WHAT IS REQUIRED. I need all of the entries printed exactly.
========
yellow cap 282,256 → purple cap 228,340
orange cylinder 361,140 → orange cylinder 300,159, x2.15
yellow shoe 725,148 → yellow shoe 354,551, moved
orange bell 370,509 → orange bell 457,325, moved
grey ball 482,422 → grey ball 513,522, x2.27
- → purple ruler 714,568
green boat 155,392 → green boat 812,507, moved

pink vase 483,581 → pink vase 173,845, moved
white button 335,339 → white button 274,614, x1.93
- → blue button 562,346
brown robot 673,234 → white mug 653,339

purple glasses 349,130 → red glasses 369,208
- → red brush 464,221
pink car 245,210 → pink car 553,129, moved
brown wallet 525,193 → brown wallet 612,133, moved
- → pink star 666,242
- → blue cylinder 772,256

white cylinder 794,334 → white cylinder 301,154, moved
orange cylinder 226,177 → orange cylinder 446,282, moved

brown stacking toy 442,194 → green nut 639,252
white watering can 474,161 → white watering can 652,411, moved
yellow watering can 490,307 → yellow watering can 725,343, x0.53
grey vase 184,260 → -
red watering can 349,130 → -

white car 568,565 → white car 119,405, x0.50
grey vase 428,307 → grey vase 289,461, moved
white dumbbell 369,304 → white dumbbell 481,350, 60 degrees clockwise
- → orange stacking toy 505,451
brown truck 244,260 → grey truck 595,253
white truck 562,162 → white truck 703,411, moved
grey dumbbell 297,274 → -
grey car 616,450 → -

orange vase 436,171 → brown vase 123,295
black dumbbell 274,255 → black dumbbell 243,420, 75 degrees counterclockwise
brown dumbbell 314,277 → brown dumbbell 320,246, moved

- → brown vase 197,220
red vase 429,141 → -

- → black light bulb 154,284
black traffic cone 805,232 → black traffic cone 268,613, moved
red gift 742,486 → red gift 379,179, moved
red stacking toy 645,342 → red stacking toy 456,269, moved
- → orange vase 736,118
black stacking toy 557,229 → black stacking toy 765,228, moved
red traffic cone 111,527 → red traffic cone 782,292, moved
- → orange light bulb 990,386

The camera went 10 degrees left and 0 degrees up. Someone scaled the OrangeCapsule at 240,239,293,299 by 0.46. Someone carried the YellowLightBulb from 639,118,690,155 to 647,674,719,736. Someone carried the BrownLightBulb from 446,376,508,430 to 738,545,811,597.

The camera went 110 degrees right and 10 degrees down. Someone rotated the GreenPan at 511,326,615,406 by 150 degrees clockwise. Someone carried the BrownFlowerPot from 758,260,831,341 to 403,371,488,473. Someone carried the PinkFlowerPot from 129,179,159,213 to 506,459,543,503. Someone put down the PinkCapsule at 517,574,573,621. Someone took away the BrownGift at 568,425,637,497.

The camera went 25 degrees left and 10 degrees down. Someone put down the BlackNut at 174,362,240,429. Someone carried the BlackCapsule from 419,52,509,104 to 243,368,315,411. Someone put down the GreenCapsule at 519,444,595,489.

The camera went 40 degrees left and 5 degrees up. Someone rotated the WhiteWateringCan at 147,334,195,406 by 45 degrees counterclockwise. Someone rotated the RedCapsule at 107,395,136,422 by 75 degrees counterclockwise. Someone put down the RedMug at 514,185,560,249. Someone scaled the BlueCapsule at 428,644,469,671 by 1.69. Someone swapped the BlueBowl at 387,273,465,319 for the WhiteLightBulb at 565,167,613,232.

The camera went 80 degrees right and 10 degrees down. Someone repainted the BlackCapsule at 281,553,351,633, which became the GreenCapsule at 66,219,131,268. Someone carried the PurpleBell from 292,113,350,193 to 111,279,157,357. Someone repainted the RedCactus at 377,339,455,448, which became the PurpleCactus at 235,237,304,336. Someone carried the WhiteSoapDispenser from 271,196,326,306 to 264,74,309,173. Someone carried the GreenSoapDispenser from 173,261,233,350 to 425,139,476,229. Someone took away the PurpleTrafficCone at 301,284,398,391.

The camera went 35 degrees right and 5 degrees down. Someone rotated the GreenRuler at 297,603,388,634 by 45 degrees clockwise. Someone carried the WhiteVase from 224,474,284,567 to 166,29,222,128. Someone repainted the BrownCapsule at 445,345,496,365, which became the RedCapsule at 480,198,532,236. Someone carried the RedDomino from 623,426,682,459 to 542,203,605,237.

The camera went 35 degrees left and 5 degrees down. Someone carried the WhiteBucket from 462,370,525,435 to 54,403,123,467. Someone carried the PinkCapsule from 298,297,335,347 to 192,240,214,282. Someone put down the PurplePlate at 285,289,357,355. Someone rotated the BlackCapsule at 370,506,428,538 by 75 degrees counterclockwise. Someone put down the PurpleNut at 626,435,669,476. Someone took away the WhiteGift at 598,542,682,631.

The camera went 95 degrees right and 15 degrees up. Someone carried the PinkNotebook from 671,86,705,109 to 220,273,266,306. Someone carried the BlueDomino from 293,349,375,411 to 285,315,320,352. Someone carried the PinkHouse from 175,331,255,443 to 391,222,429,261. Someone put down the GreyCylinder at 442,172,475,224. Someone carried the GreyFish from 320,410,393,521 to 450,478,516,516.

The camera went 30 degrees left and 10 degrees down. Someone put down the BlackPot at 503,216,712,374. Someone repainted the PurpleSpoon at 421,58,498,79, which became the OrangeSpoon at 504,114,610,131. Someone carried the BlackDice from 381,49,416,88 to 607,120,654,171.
========
RESPONSE TO THIS TASK.
yellow cap 282,256 → purple cap 228,340
orange cylinder 361,140 → orange cylinder 300,159, x2.15
yellow shoe 725,148 → yellow shoe 354,551, moved
orange bell 370,509 → orange bell 457,325, moved
grey ball 482,422 → grey ball 513,522, x2.27
- → purple ruler 714,568
green boat 155,392 → green boat 812,507, moved

pink vase 483,581 → pink vase 173,845, moved
white button 335,339 → white button 274,614, x1.93
- → blue button 562,346
brown robot 673,234 → white mug 653,339

purple glasses 349,130 → red glasses 369,208
- → red brush 464,221
pink car 245,210 → pink car 553,129, moved
brown wallet 525,193 → brown wallet 612,133, moved
- → pink star 666,242
- → blue cylinder 772,256

white cylinder 794,334 → white cylinder 301,154, moved
orange cylinder 226,177 → orange cylinder 446,282, moved

brown stacking toy 442,194 → green nut 639,252
white watering can 474,161 → white watering can 652,411, moved
yellow watering can 490,307 → yellow watering can 725,343, x0.53
grey vase 184,260 → -
red watering can 349,130 → -

white car 568,565 → white car 119,405, x0.50
grey vase 428,307 → grey vase 289,461, moved
white dumbbell 369,304 → white dumbbell 481,350, 60 degrees clockwise
- → orange stacking toy 505,451
brown truck 244,260 → grey truck 595,253
white truck 562,162 → white truck 703,411, moved
grey dumbbell 297,274 → -
grey car 616,450 → -

orange vase 436,171 → brown vase 123,295
black dumbbell 274,255 → black dumbbell 243,420, 75 degrees counterclockwise
brown dumbbell 314,277 → brown dumbbell 320,246, moved

- → brown vase 197,220
red vase 429,141 → -

- → black light bulb 154,284
black traffic cone 805,232 → black traffic cone 268,613, moved
red gift 742,486 → red gift 379,179, moved
red stacking toy 645,342 → red stacking toy 456,269, moved
- → orange vase 736,118
black stacking toy 557,229 → black stacking toy 765,228, moved
red traffic cone 111,527 → red traffic cone 782,292, moved
- → orange light bulb 990,386

The camera went 10 degrees left and 0 degrees up. Someone scaled the OrangeCapsule at 240,239,293,299 by 0.46. Someone carried the YellowLightBulb from 639,118,690,155 to 647,674,719,736. Someone carried the BrownLightBulb from 446,376,508,430 to 738,545,811,597.

The camera went 110 degrees right and 10 degrees down. Someone rotated the GreenPan at 511,326,615,406 by 150 degrees clockwise. Someone carried the BrownFlowerPot from 758,260,831,341 to 403,371,488,473. Someone carried the PinkFlowerPot from 129,179,159,213 to 506,459,543,503. Someone put down the PinkCapsule at 517,574,573,621. Someone took away the BrownGift at 568,425,637,497.

The camera went 25 degrees left and 10 degrees down. Someone put down the BlackNut at 174,362,240,429. Someone carried the BlackCapsule from 419,52,509,104 to 243,368,315,411. Someone put down the GreenCapsule at 519,444,595,489.

The camera went 40 degrees left and 5 degrees up. Someone rotated the WhiteWateringCan at 147,334,195,406 by 45 degrees counterclockwise. Someone rotated the RedCapsule at 107,395,136,422 by 75 degrees counterclockwise. Someone put down the RedMug at 514,185,560,249. Someone scaled the BlueCapsule at 428,644,469,671 by 1.69. Someone swapped the BlueBowl at 387,273,465,319 for the WhiteLightBulb at 565,167,613,232.

The camera went 80 degrees right and 10 degrees down. Someone repainted the BlackCapsule at 281,553,351,633, which became the GreenCapsule at 66,219,131,268. Someone carried the PurpleBell from 292,113,350,193 to 111,279,157,357. Someone repainted the RedCactus at 377,339,455,448, which became the PurpleCactus at 235,237,304,336. Someone carried the WhiteSoapDispenser from 271,196,326,306 to 264,74,309,173. Someone carried the GreenSoapDispenser from 173,261,233,350 to 425,139,476,229. Someone took away the PurpleTrafficCone at 301,284,398,391.

The camera went 35 degrees right and 5 degrees down. Someone rotated the GreenRuler at 297,603,388,634 by 45 degrees clockwise. Someone carried the WhiteVase from 224,474,284,567 to 166,29,222,128. Someone repainted the BrownCapsule at 445,345,496,365, which became the RedCapsule at 480,198,532,236. Someone carried the RedDomino from 623,426,682,459 to 542,203,605,237.

The camera went 35 degrees left and 5 degrees down. Someone carried the WhiteBucket from 462,370,525,435 to 54,403,123,467. Someone carried the PinkCapsule from 298,297,335,347 to 192,240,214,282. Someone put down the PurplePlate at 285,289,357,355. Someone rotated the BlackCapsule at 370,506,428,538 by 75 degrees counterclockwise. Someone put down the PurpleNut at 626,435,669,476. Someone took away the WhiteGift at 598,542,682,631.

The camera went 95 degrees right and 15 degrees up. Someone carried the PinkNotebook from 671,86,705,109 to 220,273,266,306. Someone carried the BlueDomino from 293,349,375,411 to 285,315,320,352. Someone carried the PinkHouse from 175,331,255,443 to 391,222,429,261. Someone put down the GreyCylinder at 442,172,475,224. Someone carried the GreyFish from 320,410,393,521 to 450,478,516,516.

The camera went 30 degrees left and 10 degrees down. Someone put down the BlackPot at 503,216,712,374. Someone repainted the PurpleSpoon at 421,58,498,79, which became the OrangeSpoon at 504,114,610,131. Someone carried the BlackDice from 381,49,416,88 to 607,120,654,171.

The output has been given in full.